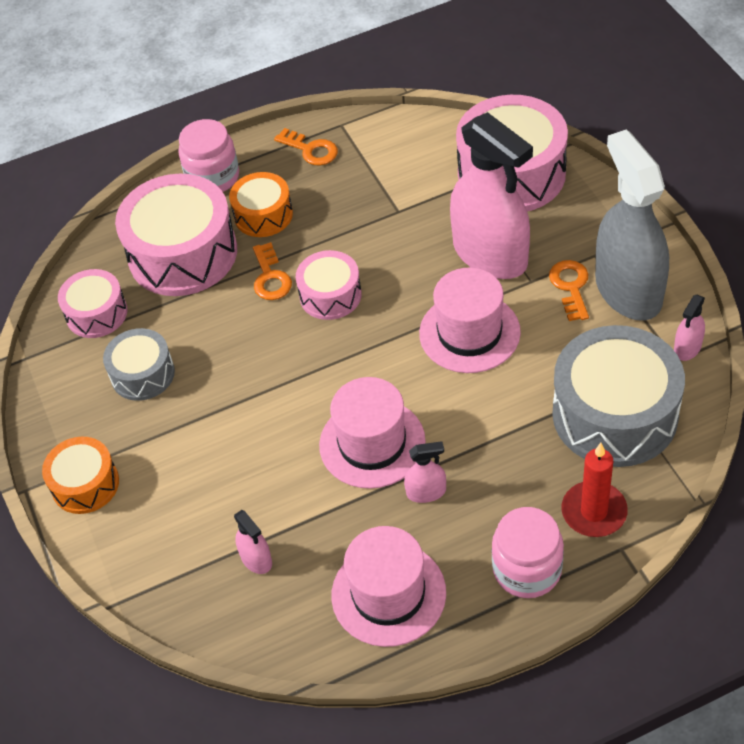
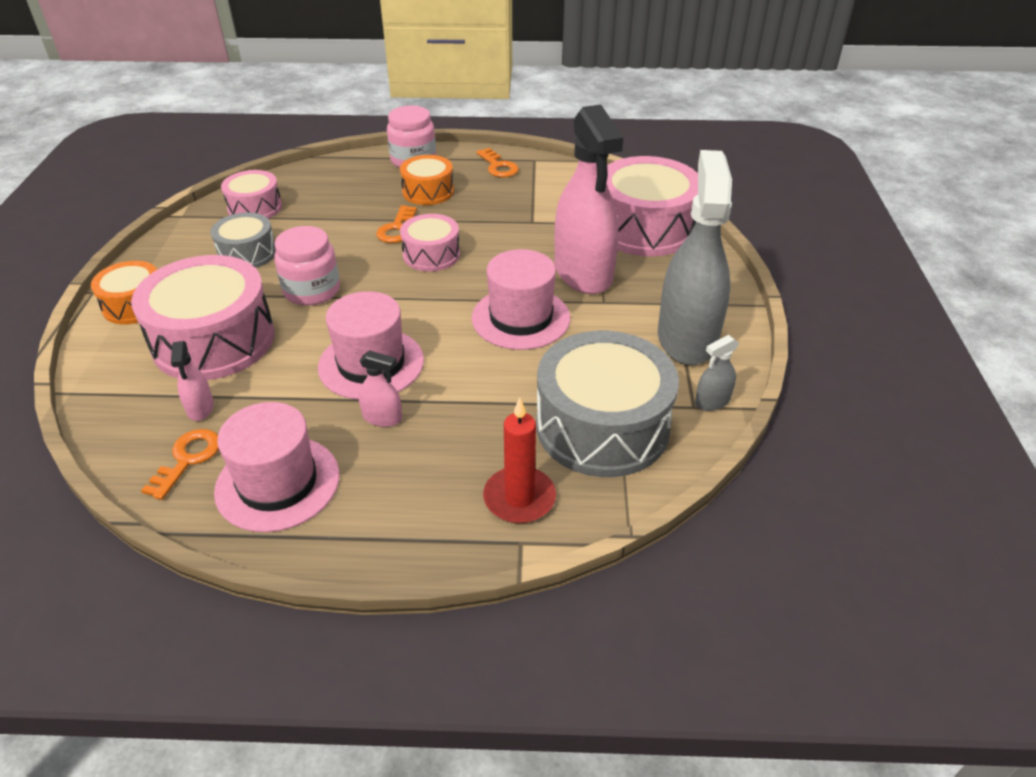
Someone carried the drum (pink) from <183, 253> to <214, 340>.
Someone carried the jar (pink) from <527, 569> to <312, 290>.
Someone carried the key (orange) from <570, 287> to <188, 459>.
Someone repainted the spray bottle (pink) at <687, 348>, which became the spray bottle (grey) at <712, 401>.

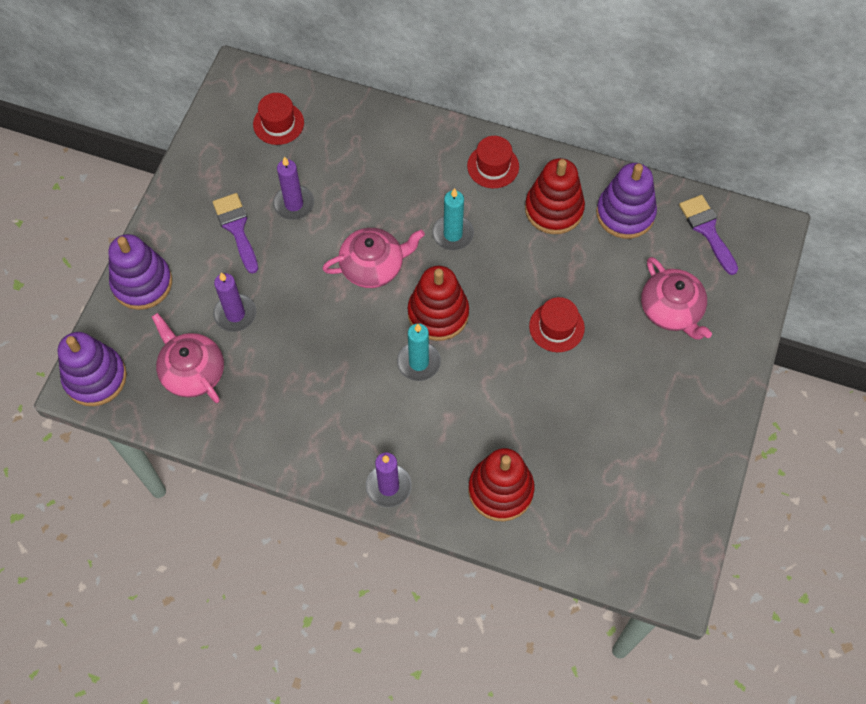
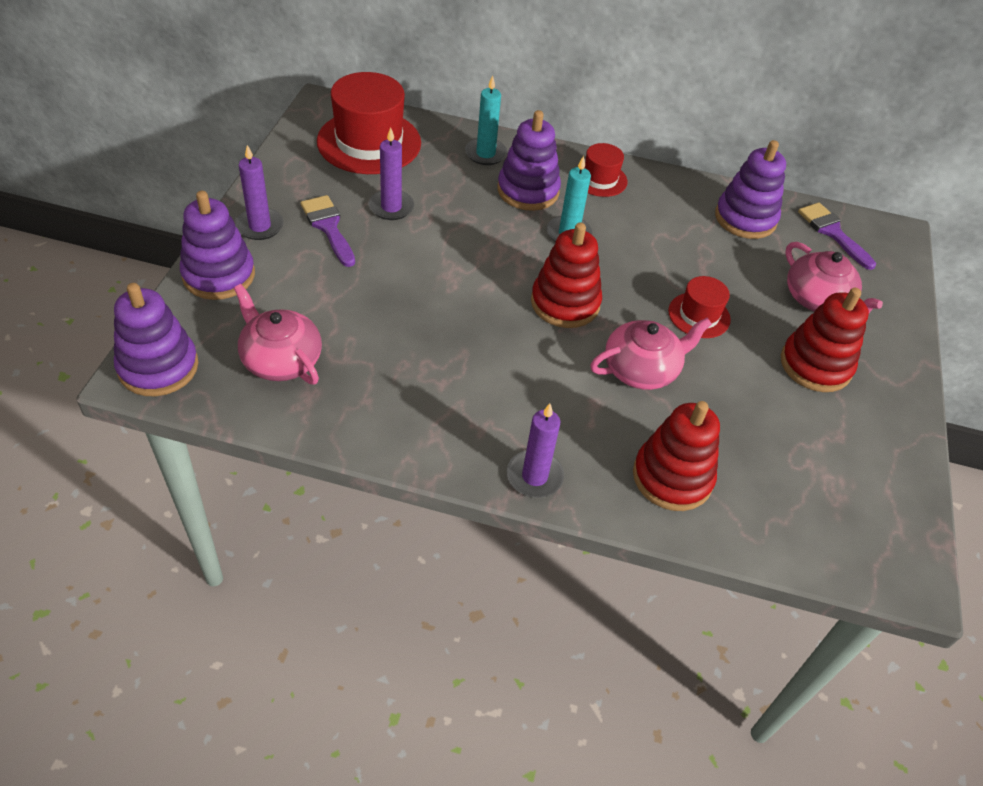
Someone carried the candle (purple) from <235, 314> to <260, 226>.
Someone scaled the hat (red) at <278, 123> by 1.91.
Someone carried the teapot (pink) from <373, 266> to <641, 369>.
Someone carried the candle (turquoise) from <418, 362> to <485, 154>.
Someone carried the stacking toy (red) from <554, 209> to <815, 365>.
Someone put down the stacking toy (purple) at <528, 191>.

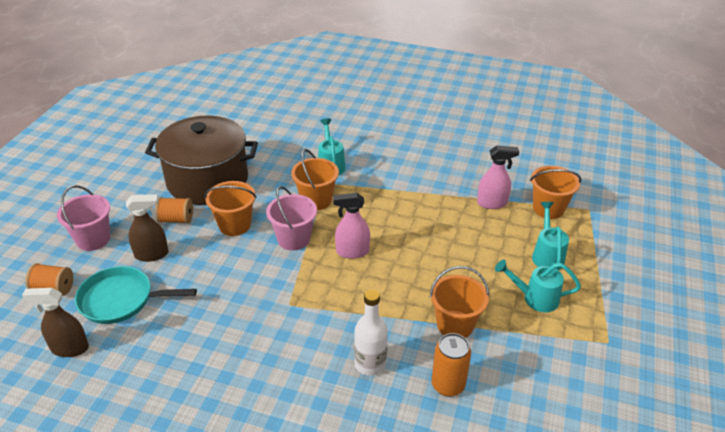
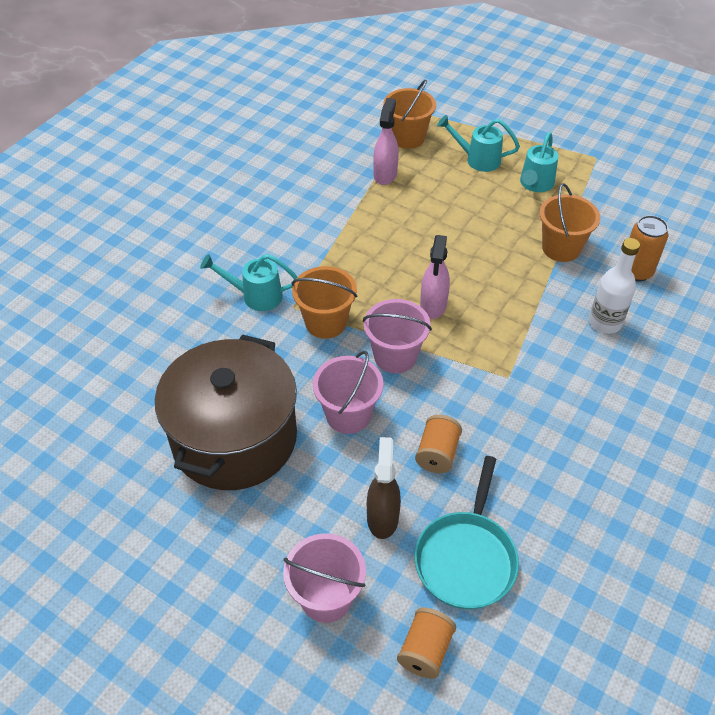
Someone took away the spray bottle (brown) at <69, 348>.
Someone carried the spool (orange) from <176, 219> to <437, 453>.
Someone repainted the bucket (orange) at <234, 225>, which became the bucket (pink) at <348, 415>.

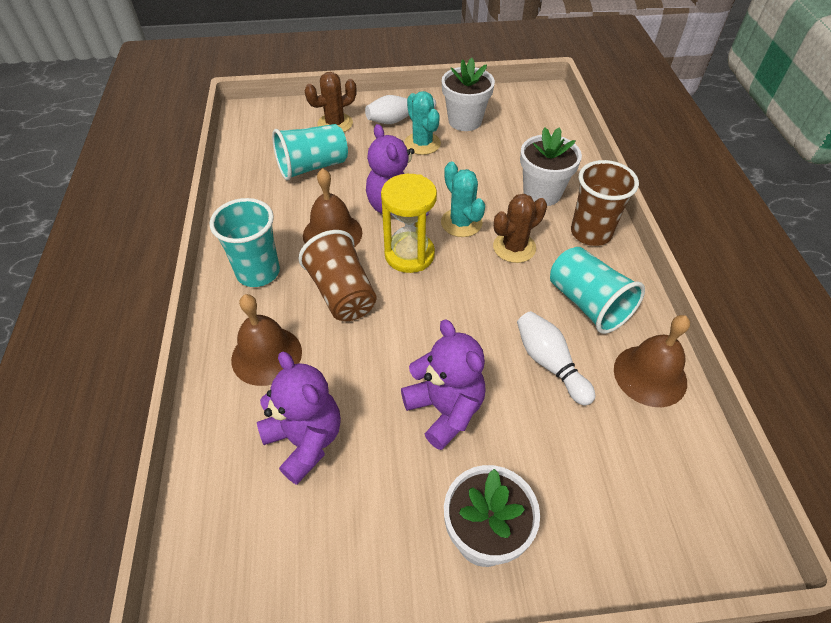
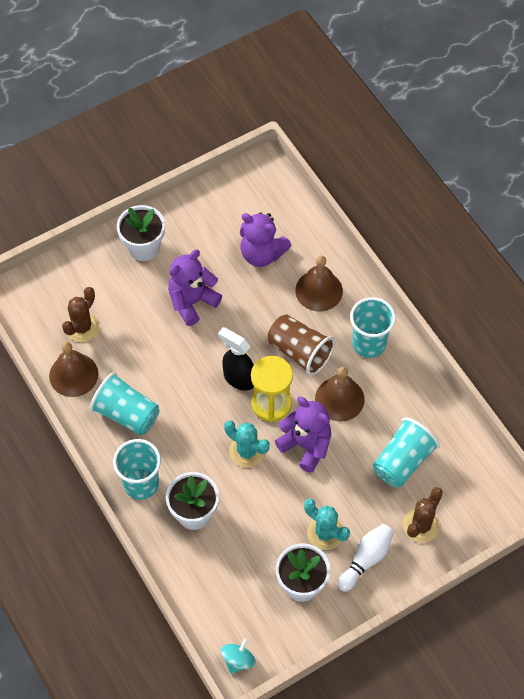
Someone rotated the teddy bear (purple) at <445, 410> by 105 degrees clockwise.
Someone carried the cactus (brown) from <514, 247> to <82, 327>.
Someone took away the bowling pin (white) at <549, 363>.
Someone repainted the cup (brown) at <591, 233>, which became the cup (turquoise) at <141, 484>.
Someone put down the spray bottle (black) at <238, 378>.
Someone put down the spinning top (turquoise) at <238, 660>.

Problem to work on: Write out, word for word, the lines running from the one containing "Someone repainted the spray" to the end of the data above; the pictures are to be left out.

Task solution:
Someone repainted the spray bottle (pink) at <687, 348>, which became the spray bottle (grey) at <712, 401>.

Someone carried the candle (purple) from <235, 314> to <260, 226>.
Someone scaled the hat (red) at <278, 123> by 1.91.
Someone carried the teapot (pink) from <373, 266> to <641, 369>.
Someone carried the candle (turquoise) from <418, 362> to <485, 154>.
Someone carried the stacking toy (red) from <554, 209> to <815, 365>.
Someone put down the stacking toy (purple) at <528, 191>.

Someone took away the spray bottle (brown) at <69, 348>.
Someone carried the spool (orange) from <176, 219> to <437, 453>.
Someone repainted the bucket (orange) at <234, 225>, which became the bucket (pink) at <348, 415>.

Someone rotated the teddy bear (purple) at <445, 410> by 105 degrees clockwise.
Someone carried the cactus (brown) from <514, 247> to <82, 327>.
Someone took away the bowling pin (white) at <549, 363>.
Someone repainted the cup (brown) at <591, 233>, which became the cup (turquoise) at <141, 484>.
Someone put down the spray bottle (black) at <238, 378>.
Someone put down the spinning top (turquoise) at <238, 660>.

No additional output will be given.